**Written exercise**
Can you output the lines of the records below as a JSON list of strings, with one string per line and blank lines omitted? Begin at the line that contains "Friday [625, 364]" and stop after the line that contains "(883, 287).".

Records from a data source:
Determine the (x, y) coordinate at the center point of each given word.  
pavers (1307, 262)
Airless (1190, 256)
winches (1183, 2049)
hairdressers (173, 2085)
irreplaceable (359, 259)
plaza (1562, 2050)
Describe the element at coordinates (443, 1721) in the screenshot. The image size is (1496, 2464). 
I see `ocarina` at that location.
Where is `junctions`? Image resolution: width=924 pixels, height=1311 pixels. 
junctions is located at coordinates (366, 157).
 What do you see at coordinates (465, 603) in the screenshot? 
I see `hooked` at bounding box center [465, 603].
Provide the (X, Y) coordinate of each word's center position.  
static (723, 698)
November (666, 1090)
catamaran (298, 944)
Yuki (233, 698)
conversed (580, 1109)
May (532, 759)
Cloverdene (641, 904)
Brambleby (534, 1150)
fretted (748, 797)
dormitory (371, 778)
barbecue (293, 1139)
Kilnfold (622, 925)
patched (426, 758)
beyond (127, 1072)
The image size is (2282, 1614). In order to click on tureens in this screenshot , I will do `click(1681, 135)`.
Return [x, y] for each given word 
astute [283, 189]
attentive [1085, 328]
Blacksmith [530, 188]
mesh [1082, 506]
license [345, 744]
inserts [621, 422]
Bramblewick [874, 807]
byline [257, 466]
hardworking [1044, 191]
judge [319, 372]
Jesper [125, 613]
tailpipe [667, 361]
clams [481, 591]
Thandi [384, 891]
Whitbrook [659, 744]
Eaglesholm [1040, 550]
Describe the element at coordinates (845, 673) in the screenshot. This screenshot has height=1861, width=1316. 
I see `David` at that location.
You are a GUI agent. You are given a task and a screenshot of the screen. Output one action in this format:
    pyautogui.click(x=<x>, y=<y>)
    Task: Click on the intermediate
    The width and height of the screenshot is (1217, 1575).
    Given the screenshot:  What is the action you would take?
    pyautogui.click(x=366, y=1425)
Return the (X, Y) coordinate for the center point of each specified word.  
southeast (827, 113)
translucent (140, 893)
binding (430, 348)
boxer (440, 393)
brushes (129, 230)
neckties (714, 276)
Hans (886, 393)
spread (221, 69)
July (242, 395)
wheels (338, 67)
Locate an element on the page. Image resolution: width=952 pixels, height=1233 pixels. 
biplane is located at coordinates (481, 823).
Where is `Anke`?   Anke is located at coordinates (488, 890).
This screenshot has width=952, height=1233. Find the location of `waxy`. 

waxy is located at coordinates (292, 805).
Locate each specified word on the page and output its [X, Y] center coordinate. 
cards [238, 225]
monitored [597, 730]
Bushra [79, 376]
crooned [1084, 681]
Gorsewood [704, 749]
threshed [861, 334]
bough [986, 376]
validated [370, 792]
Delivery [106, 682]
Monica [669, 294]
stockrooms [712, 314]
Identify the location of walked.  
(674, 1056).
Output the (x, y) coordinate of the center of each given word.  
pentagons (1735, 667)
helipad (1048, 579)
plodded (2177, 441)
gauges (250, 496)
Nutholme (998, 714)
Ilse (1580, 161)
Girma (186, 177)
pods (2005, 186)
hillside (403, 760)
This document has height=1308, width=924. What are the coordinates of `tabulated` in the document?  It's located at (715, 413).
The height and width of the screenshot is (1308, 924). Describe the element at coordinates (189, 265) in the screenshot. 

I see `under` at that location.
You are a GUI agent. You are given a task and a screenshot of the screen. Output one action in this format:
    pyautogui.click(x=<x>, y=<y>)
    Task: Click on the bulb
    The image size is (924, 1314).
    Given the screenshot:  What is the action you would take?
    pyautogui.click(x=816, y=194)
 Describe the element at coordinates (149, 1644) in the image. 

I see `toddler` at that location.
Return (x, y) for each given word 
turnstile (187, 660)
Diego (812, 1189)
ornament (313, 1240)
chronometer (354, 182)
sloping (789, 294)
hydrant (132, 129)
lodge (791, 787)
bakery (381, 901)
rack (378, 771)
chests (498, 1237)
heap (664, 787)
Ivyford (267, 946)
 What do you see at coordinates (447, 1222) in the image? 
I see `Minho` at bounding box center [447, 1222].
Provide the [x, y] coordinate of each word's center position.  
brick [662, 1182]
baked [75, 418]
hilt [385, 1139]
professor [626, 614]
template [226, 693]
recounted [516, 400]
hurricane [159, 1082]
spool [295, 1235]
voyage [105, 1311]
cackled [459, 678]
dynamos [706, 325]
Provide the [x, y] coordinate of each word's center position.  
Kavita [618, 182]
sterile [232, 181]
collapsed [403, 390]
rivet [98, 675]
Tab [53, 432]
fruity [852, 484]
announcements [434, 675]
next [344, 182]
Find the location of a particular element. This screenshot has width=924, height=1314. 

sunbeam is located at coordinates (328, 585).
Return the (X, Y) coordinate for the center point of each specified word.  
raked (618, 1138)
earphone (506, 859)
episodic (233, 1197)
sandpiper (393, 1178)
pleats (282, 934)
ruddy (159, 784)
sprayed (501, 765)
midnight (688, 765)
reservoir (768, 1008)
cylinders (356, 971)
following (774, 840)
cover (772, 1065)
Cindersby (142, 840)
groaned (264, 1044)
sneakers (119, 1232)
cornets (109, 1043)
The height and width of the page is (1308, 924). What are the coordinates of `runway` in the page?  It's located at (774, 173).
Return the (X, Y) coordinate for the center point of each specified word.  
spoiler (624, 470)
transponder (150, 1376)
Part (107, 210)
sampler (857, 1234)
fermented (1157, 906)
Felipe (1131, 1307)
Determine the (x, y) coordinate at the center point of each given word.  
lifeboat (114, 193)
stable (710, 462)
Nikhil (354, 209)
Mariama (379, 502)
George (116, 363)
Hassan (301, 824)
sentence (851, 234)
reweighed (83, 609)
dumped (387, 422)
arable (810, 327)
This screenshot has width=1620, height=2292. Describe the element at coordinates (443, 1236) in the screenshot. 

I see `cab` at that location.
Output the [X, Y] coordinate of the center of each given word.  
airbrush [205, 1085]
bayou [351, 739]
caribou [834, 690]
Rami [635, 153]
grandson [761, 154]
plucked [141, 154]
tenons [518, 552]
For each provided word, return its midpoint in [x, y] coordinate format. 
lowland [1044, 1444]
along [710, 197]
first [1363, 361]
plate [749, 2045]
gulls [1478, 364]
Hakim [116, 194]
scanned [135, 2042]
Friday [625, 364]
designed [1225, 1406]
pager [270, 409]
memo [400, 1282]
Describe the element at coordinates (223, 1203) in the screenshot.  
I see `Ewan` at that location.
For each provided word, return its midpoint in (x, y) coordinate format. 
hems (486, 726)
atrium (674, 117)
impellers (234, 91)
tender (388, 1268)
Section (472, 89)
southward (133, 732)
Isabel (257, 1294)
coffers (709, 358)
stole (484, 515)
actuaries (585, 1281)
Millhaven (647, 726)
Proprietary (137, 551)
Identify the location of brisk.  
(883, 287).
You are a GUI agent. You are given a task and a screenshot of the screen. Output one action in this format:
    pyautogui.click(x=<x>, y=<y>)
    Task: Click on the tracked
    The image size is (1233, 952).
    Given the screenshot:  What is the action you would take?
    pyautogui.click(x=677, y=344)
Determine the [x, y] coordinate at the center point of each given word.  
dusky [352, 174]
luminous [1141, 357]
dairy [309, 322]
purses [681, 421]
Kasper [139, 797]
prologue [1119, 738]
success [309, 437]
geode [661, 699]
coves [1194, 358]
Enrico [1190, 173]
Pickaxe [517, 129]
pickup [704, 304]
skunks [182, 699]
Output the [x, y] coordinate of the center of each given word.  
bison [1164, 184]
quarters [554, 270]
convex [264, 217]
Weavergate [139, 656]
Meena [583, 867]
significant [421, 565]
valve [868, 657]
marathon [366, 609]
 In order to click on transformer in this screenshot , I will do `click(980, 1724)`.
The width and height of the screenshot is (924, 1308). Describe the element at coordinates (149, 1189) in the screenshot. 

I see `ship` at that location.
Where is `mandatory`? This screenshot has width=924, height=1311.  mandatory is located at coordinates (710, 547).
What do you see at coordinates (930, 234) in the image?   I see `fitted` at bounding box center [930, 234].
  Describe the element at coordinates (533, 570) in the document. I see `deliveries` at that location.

**Answer to this problem**
[
  "Friday [625, 364]",
  "designed [1225, 1406]",
  "pager [270, 409]",
  "memo [400, 1282]",
  "Describe the element at coordinates (223, 1203) in the screenshot.  ",
  "I see `Ewan` at that location.",
  "For each provided word, return its midpoint in (x, y) coordinate format. ",
  "hems (486, 726)",
  "atrium (674, 117)",
  "impellers (234, 91)",
  "tender (388, 1268)",
  "Section (472, 89)",
  "southward (133, 732)",
  "Isabel (257, 1294)",
  "coffers (709, 358)",
  "stole (484, 515)",
  "actuaries (585, 1281)",
  "Millhaven (647, 726)",
  "Proprietary (137, 551)",
  "Identify the location of brisk.  ",
  "(883, 287)."
]